Report all lines in the records that hold the string "stacking".

* Source records *
********************

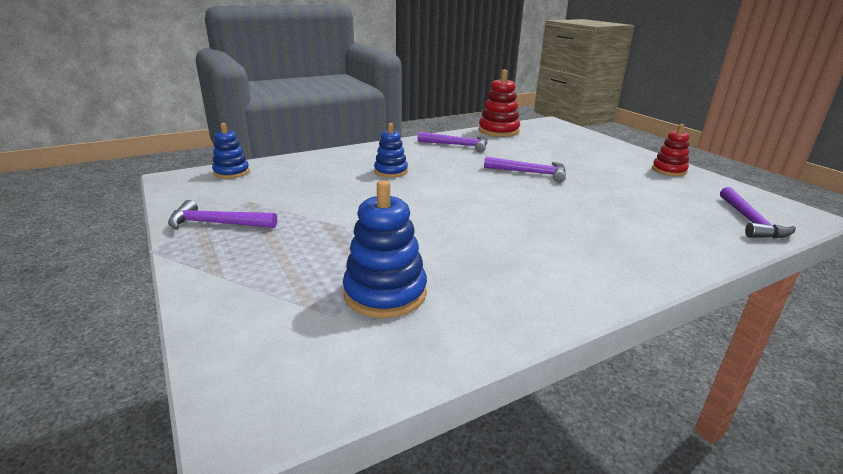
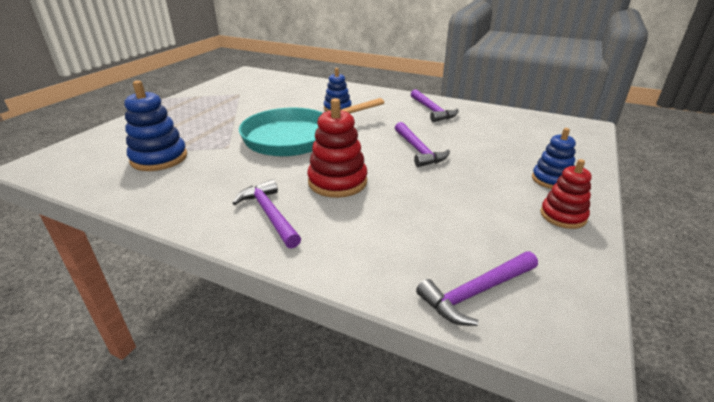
camera: 55 degrees right, 5 degrees up
(217, 223) = (203, 98): purple hammer -> purple hammer (269, 214)
(231, 172) = (272, 77): blue stacking toy -> blue stacking toy (551, 180)
(435, 206) = (295, 137): none -> turquoise pan
(498, 131) = (503, 114): red stacking toy -> red stacking toy (337, 182)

********************

* Exercise solution *
(231, 172) = (272, 77): blue stacking toy -> blue stacking toy (551, 180)
(498, 131) = (503, 114): red stacking toy -> red stacking toy (337, 182)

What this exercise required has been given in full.